Records shown section start
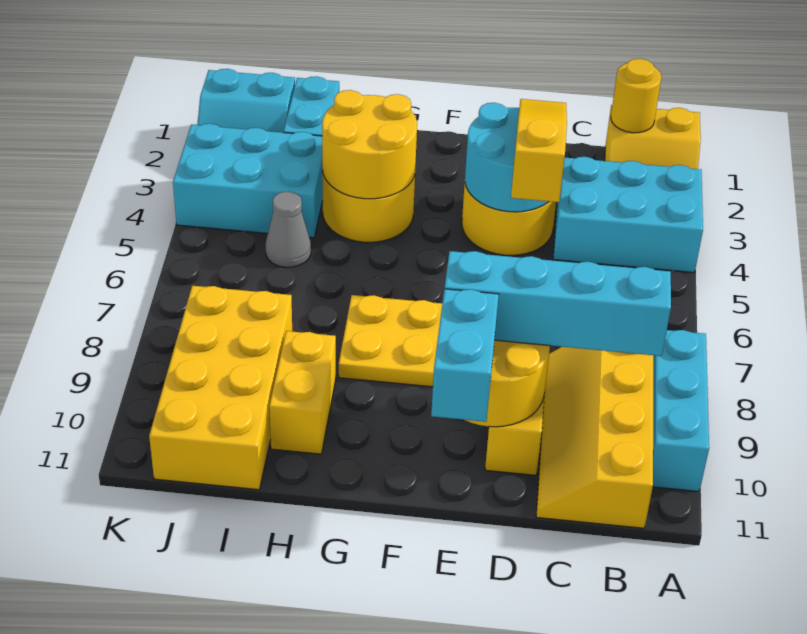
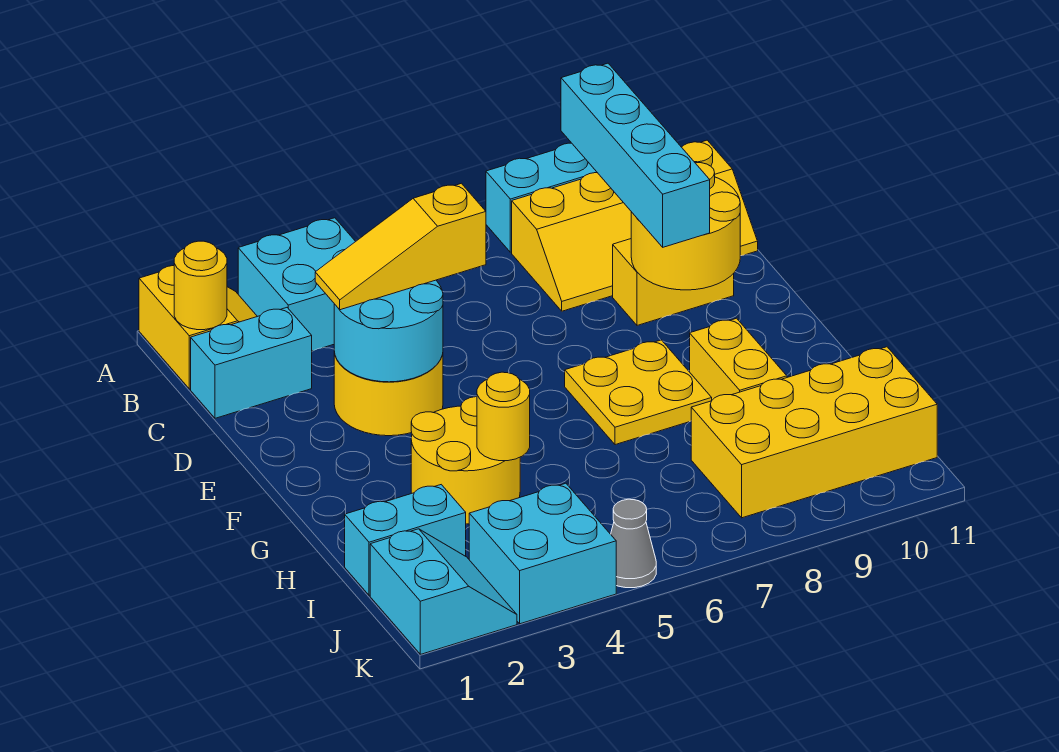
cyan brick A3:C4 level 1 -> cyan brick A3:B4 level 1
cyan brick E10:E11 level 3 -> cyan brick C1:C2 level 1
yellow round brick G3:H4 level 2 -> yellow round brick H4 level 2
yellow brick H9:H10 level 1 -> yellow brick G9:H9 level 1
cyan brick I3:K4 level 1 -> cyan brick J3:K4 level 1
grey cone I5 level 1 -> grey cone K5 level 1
Records shown section end
Records shown section start
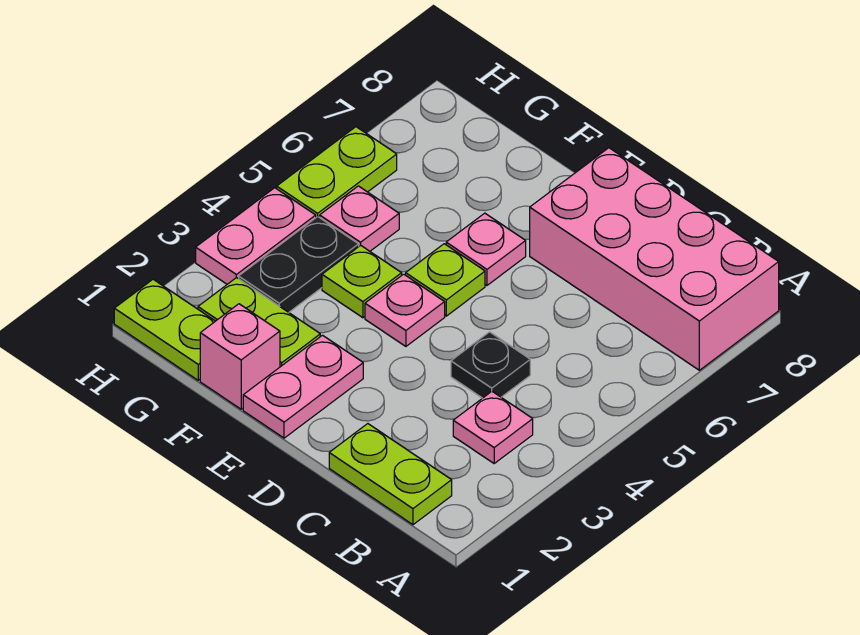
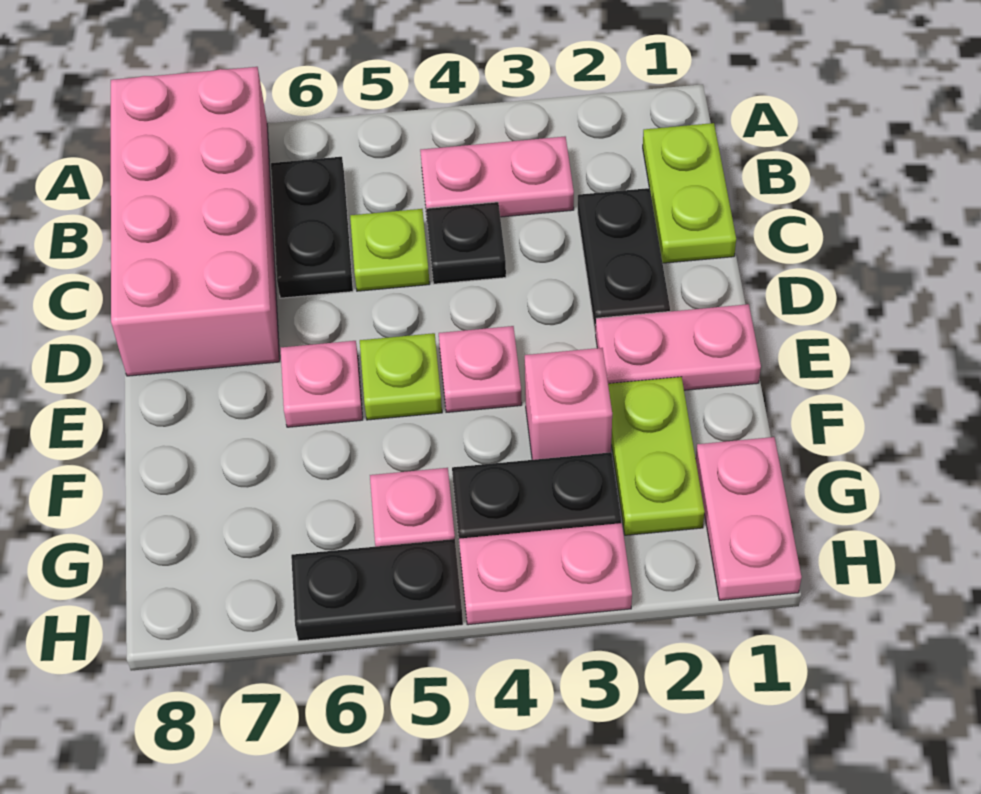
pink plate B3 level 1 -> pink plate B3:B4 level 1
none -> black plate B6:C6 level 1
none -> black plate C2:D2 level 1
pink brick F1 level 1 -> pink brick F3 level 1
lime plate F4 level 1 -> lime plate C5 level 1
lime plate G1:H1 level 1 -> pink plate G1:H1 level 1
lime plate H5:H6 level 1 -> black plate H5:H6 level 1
Records shown section end
◆ **Goal of the exercise**: Please return every line of the records above that contains the word "brick".

◆ **Finished exercise**:
cyan brick A3:C4 level 1 -> cyan brick A3:B4 level 1
cyan brick E10:E11 level 3 -> cyan brick C1:C2 level 1
yellow round brick G3:H4 level 2 -> yellow round brick H4 level 2
yellow brick H9:H10 level 1 -> yellow brick G9:H9 level 1
cyan brick I3:K4 level 1 -> cyan brick J3:K4 level 1
pink brick F1 level 1 -> pink brick F3 level 1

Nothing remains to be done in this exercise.